Object change listings
⁂

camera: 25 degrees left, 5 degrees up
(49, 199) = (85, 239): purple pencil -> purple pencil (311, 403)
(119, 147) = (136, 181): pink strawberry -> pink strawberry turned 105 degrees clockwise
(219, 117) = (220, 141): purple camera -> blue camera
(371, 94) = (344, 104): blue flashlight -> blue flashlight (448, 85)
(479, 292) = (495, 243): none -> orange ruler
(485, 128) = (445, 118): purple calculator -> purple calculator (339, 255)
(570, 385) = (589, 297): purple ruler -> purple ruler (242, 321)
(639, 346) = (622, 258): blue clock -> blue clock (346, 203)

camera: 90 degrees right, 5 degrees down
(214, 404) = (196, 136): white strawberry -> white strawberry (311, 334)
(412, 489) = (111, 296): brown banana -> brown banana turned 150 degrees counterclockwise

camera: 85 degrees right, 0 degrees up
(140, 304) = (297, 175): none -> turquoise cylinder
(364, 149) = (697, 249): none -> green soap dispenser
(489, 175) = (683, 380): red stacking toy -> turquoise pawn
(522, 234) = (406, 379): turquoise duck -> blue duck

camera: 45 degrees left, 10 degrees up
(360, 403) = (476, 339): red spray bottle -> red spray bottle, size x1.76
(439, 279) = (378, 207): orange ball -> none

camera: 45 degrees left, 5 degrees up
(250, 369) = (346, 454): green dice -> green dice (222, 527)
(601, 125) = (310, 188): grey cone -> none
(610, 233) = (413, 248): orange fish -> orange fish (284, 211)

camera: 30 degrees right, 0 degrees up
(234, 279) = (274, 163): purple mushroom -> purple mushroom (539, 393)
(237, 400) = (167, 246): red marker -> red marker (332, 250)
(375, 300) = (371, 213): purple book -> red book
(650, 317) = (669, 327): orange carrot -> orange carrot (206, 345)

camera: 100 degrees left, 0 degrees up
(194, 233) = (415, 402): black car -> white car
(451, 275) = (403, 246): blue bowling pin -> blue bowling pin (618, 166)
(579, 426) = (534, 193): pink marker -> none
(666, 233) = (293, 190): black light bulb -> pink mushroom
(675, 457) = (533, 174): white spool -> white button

⁂

* [WORK TO COMPLETE]: Set down, exactly as written, each line of the data from its opening line through the one containing "(214, 404) = (196, 136): white". Output nothing more.

* [TASK SOLUTION]:
camera: 25 degrees left, 5 degrees up
(49, 199) = (85, 239): purple pencil -> purple pencil (311, 403)
(119, 147) = (136, 181): pink strawberry -> pink strawberry turned 105 degrees clockwise
(219, 117) = (220, 141): purple camera -> blue camera
(371, 94) = (344, 104): blue flashlight -> blue flashlight (448, 85)
(479, 292) = (495, 243): none -> orange ruler
(485, 128) = (445, 118): purple calculator -> purple calculator (339, 255)
(570, 385) = (589, 297): purple ruler -> purple ruler (242, 321)
(639, 346) = (622, 258): blue clock -> blue clock (346, 203)

camera: 90 degrees right, 5 degrees down
(214, 404) = (196, 136): white strawberry -> white strawberry (311, 334)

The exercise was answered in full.